THE TASK —
Update the entries below by changing every "center" to "midpoint". Keep everything else the same, and leave the pictures out of your answer.

Entries from a data source
════

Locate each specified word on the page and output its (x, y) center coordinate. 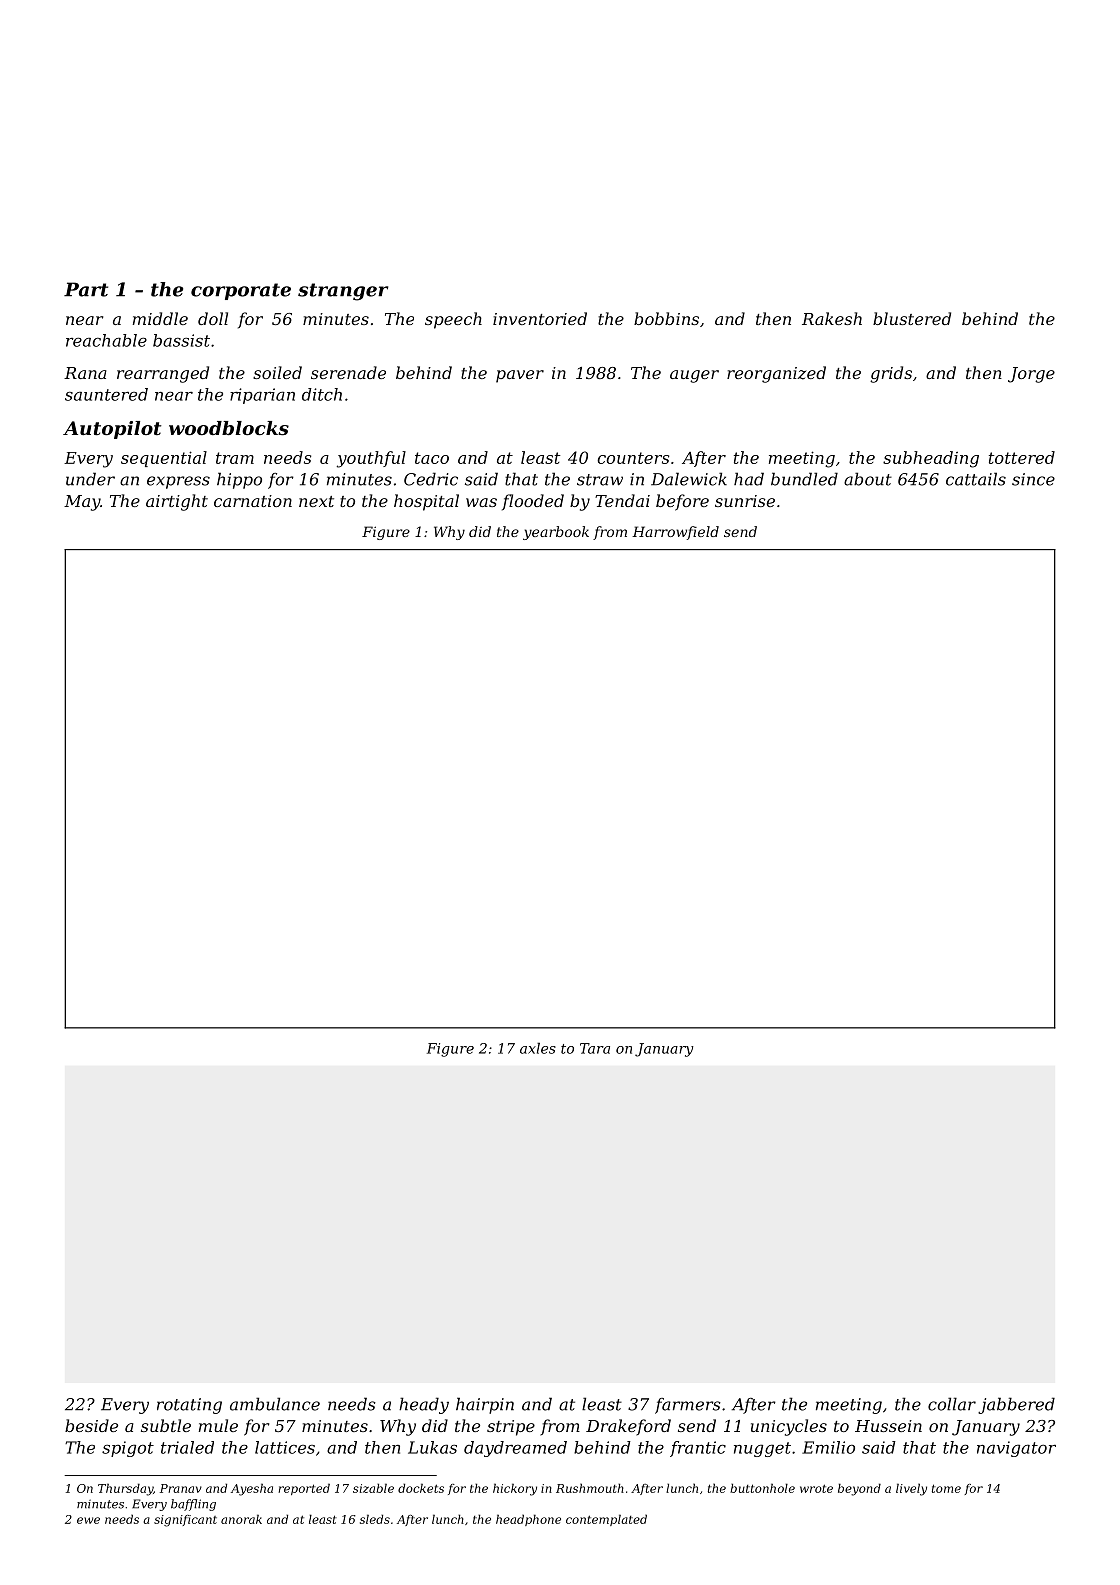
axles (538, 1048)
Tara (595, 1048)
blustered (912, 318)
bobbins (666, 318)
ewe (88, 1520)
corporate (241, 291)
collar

════

RESPONSE TO THIS EXERCISE —
Locate each specified word on the page and output its (x, y) midpoint coordinate. 
axles (538, 1048)
Tara (595, 1048)
blustered (912, 318)
bobbins (666, 318)
ewe (88, 1520)
corporate (241, 291)
collar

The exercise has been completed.